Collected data
┏━━
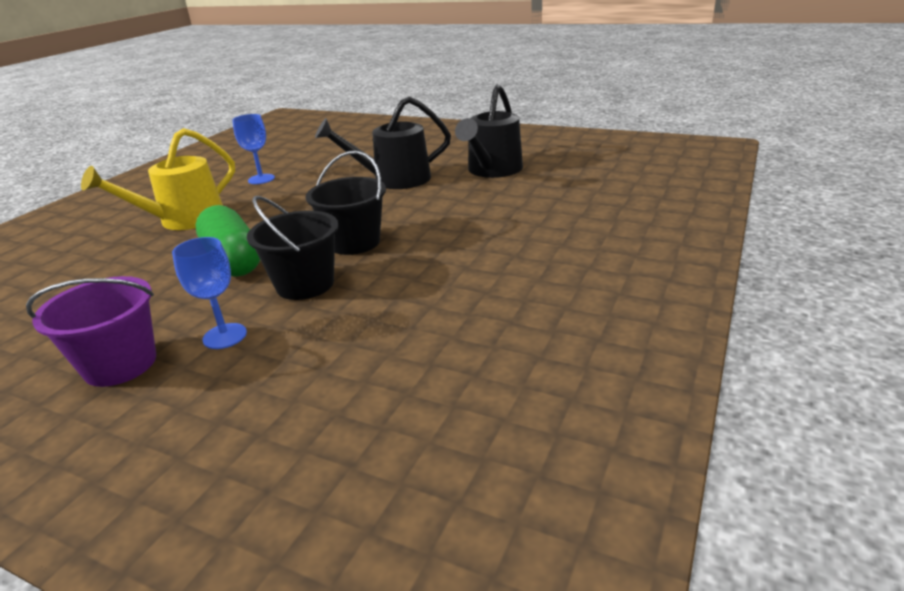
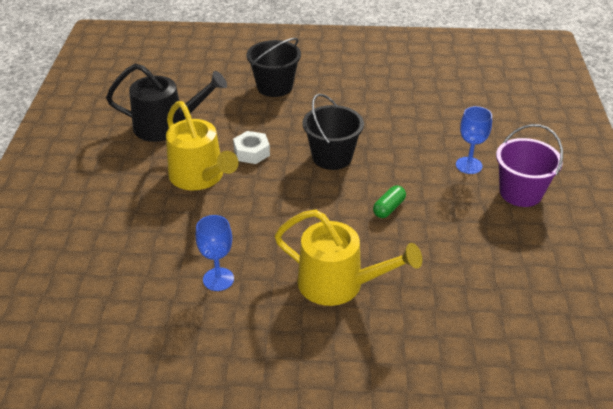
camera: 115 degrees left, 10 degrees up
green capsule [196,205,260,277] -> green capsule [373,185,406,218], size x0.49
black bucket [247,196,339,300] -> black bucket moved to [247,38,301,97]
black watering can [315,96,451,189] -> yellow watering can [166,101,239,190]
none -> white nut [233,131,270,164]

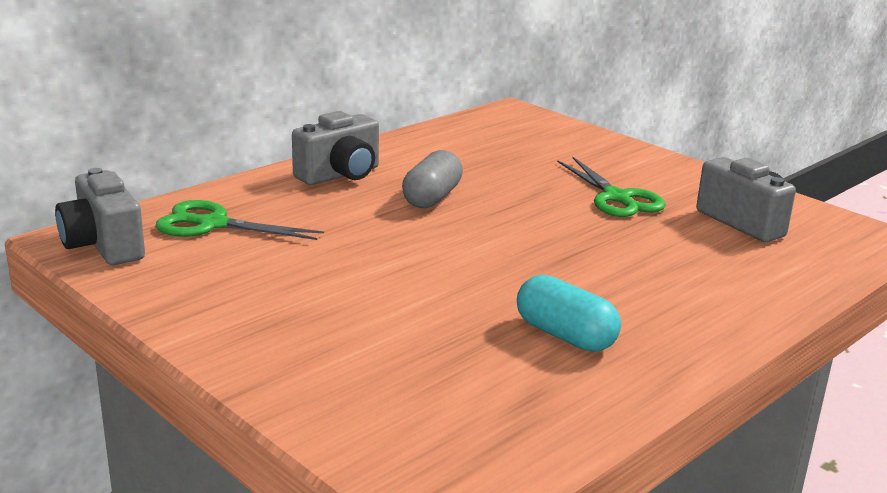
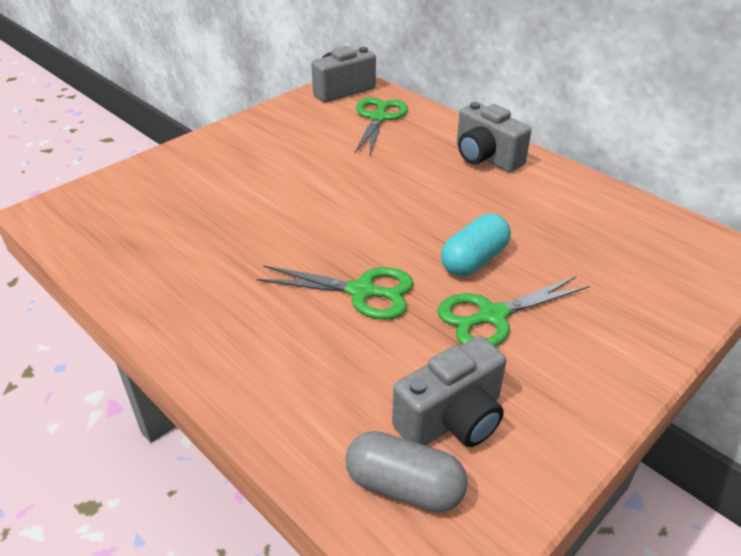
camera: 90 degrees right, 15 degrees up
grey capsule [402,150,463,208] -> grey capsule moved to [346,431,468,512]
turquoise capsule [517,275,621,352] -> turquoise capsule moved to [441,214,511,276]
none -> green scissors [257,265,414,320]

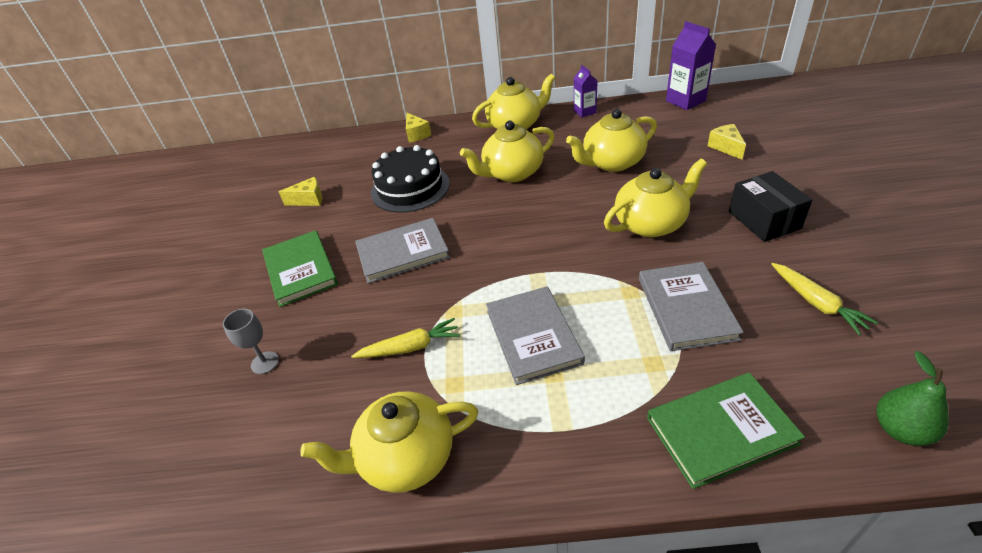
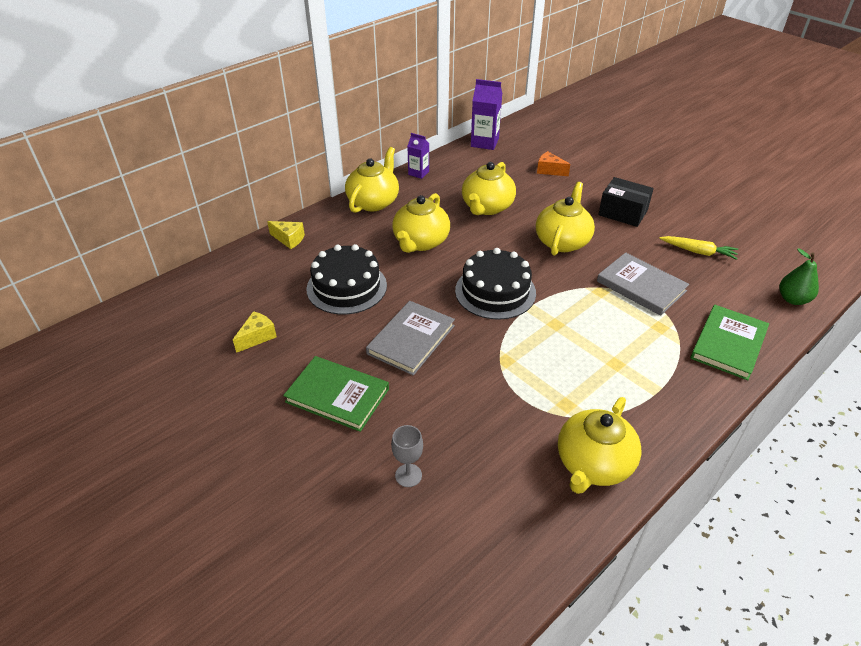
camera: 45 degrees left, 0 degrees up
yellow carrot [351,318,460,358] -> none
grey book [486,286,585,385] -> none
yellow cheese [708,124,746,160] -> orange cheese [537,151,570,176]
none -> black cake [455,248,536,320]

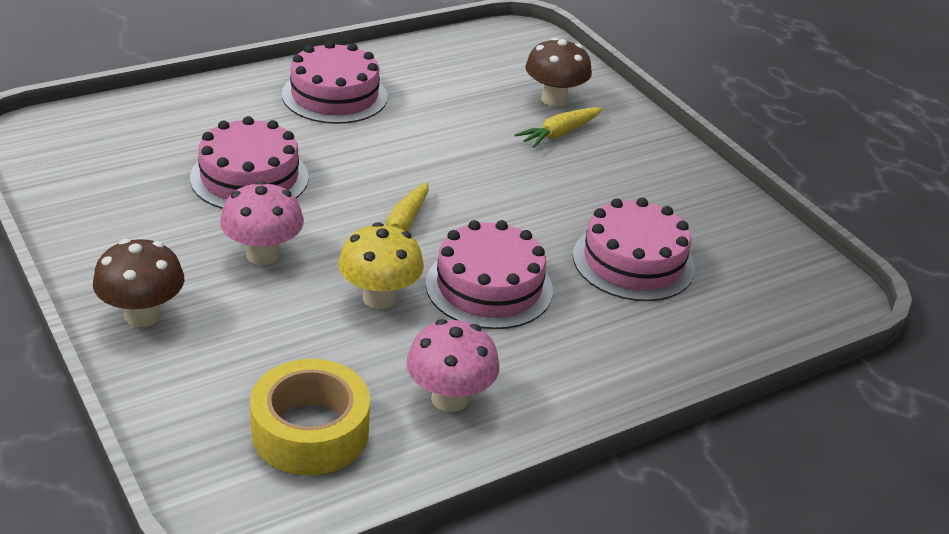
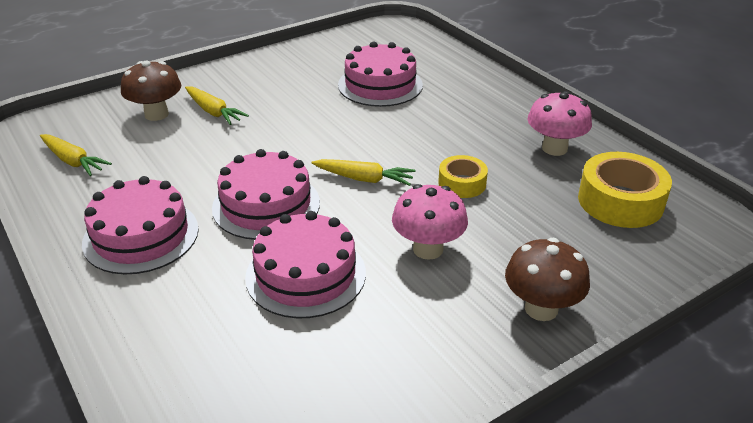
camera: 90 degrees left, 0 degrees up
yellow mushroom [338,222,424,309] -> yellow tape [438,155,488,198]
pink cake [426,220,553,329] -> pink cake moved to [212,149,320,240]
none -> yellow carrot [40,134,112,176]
┗━━
┏━━
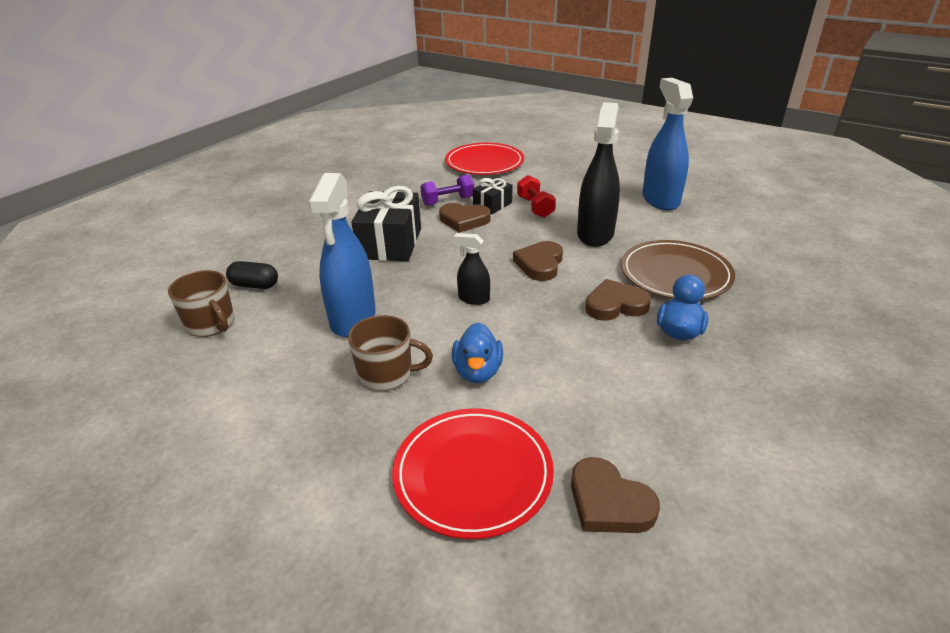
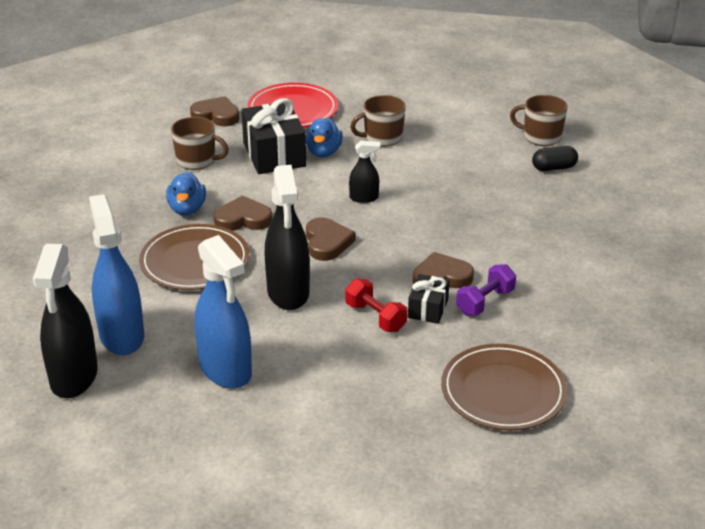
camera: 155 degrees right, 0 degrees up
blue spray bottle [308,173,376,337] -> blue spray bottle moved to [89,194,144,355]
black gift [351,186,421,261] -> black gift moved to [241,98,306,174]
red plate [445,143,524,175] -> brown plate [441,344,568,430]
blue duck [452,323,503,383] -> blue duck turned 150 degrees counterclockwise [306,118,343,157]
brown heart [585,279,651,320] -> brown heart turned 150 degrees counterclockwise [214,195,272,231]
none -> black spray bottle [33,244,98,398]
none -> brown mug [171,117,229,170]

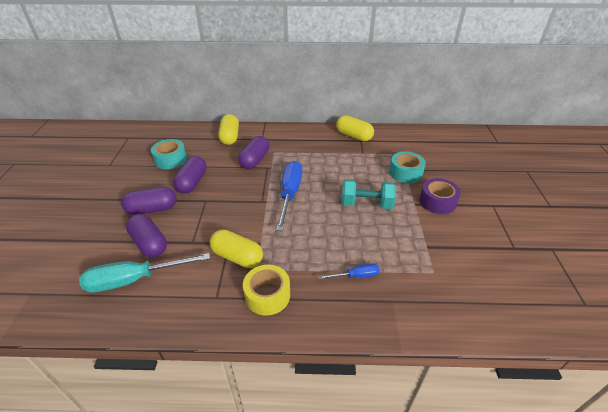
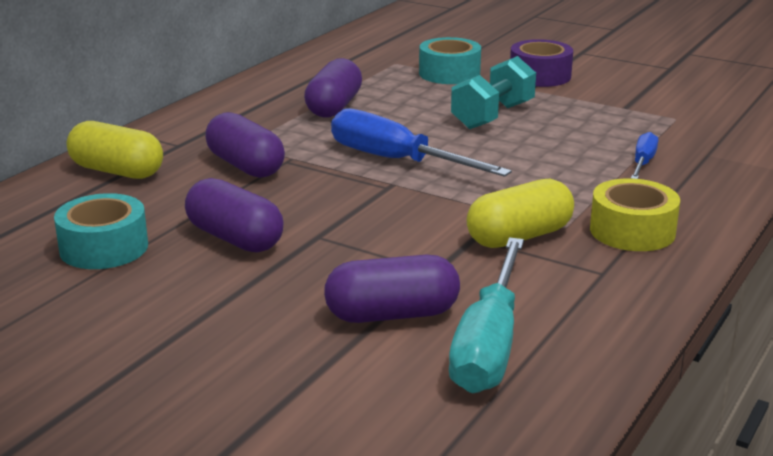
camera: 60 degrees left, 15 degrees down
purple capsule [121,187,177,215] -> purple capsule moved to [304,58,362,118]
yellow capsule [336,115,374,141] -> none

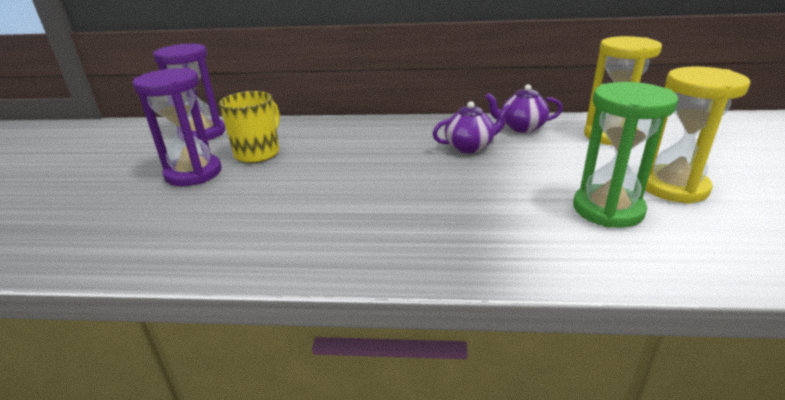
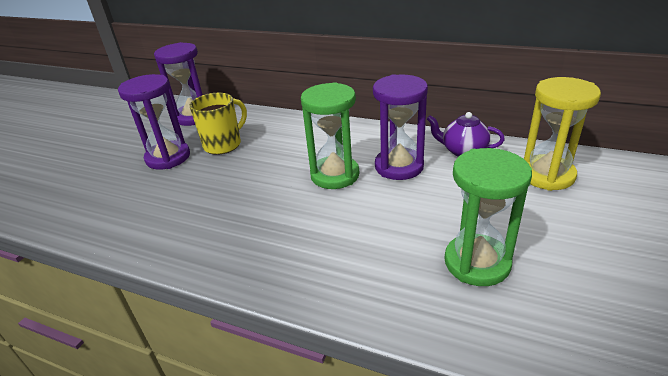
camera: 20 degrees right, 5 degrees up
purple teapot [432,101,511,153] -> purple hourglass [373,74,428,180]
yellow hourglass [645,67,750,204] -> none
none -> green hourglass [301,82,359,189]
┗━━
Your instructions: Each line above starting at the one holding "none -> black cake [455,248,536,320]" and ending at the one holding "none -> yellow carrot [40,134,112,176]" should be set down exactly as it stands, both ends included, with no pictures.

Output for this task:
none -> black cake [455,248,536,320]

camera: 90 degrees left, 0 degrees up
yellow mushroom [338,222,424,309] -> yellow tape [438,155,488,198]
pink cake [426,220,553,329] -> pink cake moved to [212,149,320,240]
none -> yellow carrot [40,134,112,176]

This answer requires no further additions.